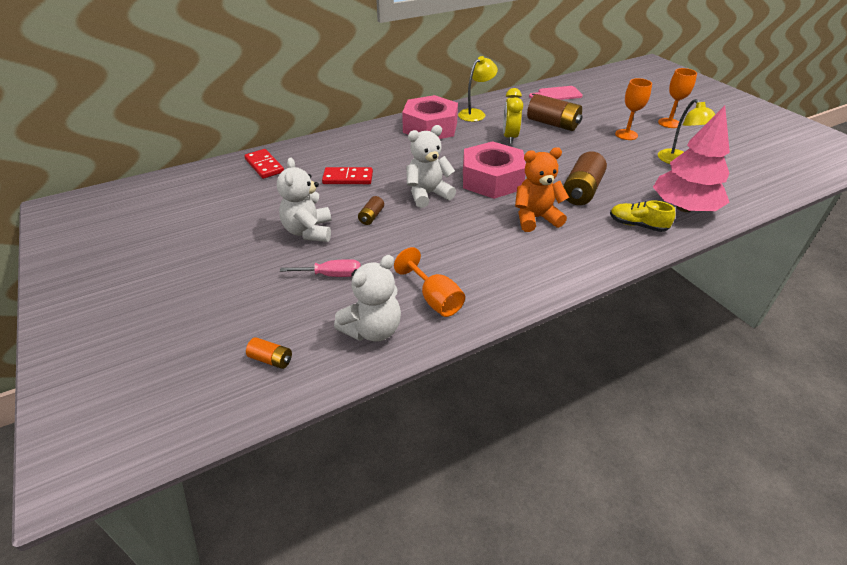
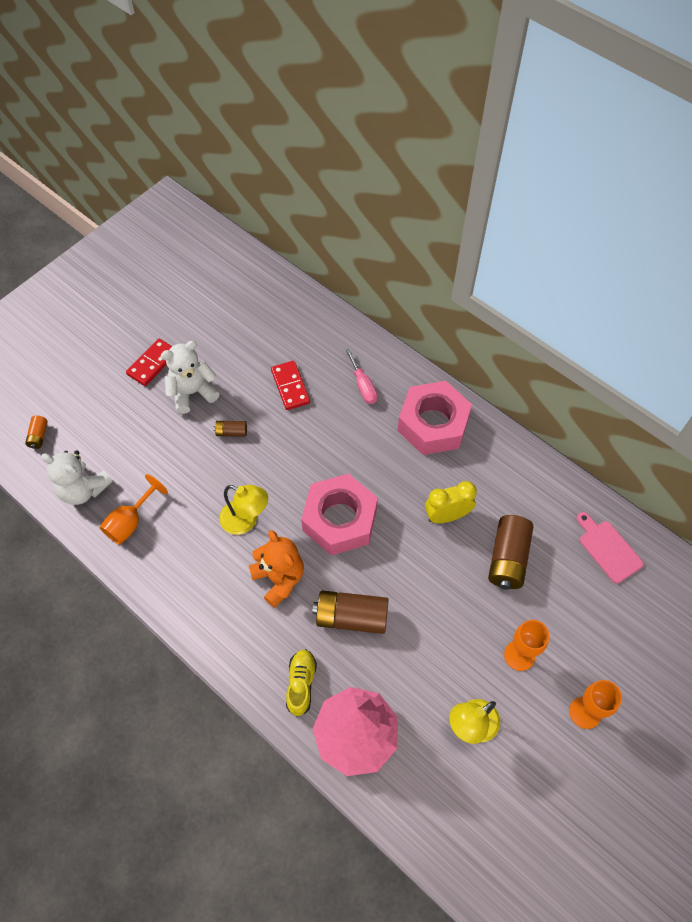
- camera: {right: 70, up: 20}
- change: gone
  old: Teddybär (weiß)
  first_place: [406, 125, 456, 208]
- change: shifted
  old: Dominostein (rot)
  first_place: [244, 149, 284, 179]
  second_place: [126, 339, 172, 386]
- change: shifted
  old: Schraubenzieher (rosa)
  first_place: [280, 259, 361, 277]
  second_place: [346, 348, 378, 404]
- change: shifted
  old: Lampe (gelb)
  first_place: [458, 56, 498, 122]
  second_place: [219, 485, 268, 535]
============
_ACTION ITEM_:
In the records above, return precisely the line containing "first_place: [244, 149, 284, 179]" and each line that comes after it, up to the final one.

_RESPONSE TO THE TASK_:
  first_place: [244, 149, 284, 179]
  second_place: [126, 339, 172, 386]
- change: shifted
  old: Schraubenzieher (rosa)
  first_place: [280, 259, 361, 277]
  second_place: [346, 348, 378, 404]
- change: shifted
  old: Lampe (gelb)
  first_place: [458, 56, 498, 122]
  second_place: [219, 485, 268, 535]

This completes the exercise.